## [EXERCISE]
Within the data that follows, set down exactly the lines from the one containing "black ellipse: moved 11 px left, 10 px down" through the one containing "brown arrow: rotated 88 degrees clockwise", both ends included.

• • • • • • •

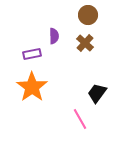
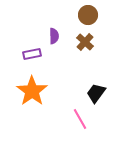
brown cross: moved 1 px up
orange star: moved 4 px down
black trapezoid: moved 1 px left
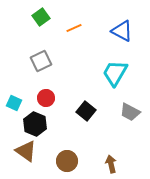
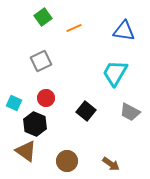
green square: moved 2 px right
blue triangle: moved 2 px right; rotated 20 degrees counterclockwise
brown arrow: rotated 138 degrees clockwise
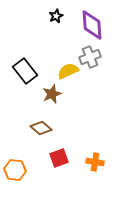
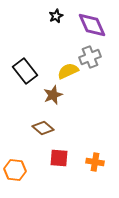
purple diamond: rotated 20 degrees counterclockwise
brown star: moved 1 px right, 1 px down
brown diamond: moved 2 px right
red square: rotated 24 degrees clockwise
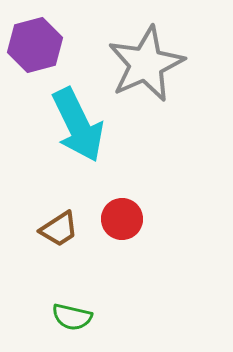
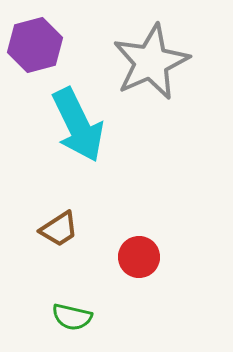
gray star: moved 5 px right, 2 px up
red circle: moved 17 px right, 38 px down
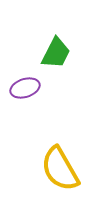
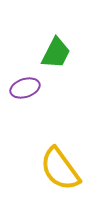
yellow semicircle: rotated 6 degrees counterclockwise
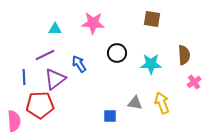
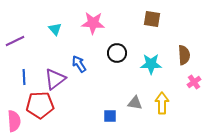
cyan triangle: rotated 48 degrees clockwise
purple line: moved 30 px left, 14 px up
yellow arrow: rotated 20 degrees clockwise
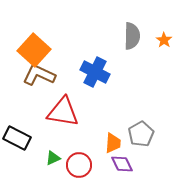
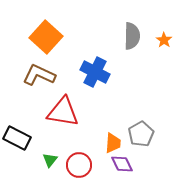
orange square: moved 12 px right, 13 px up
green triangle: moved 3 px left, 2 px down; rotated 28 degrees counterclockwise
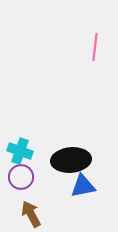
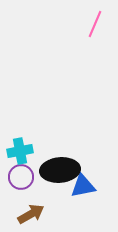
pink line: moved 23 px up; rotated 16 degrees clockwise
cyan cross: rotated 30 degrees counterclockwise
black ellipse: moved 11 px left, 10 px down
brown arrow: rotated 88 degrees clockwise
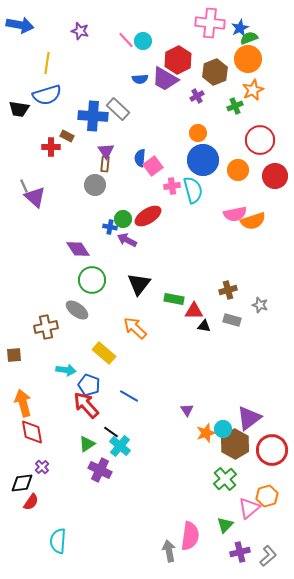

• • • • • • •

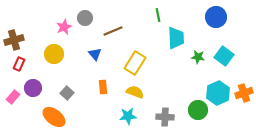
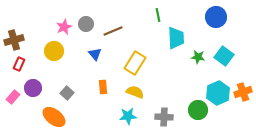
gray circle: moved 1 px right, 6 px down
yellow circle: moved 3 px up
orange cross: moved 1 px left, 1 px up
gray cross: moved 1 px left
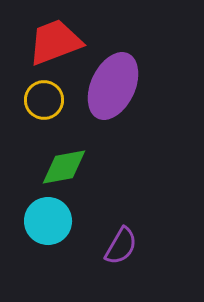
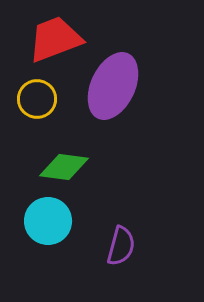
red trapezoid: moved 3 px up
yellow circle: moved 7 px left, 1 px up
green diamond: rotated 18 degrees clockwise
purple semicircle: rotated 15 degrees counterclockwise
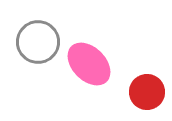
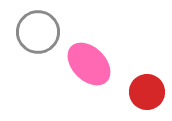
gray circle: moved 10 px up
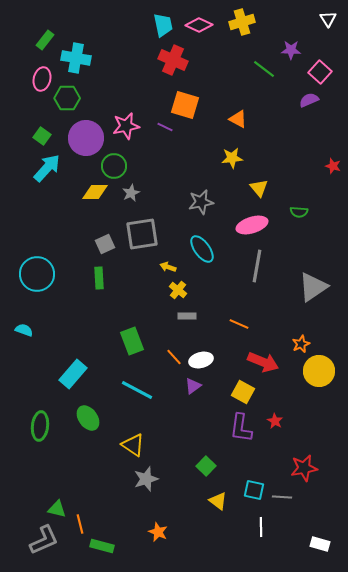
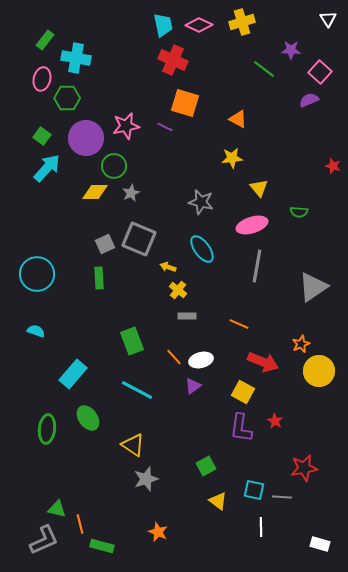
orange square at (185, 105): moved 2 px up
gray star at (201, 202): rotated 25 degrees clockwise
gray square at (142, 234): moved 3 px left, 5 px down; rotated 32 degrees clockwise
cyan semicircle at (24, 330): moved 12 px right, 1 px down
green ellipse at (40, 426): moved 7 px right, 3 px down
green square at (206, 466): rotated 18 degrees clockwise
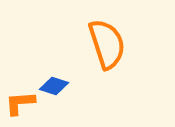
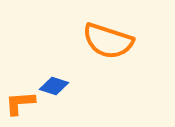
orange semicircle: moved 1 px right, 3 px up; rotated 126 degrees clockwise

• • • • • • •

## [RESPONSE TO THIS TASK]
black ellipse: moved 11 px left, 10 px down
brown arrow: rotated 88 degrees clockwise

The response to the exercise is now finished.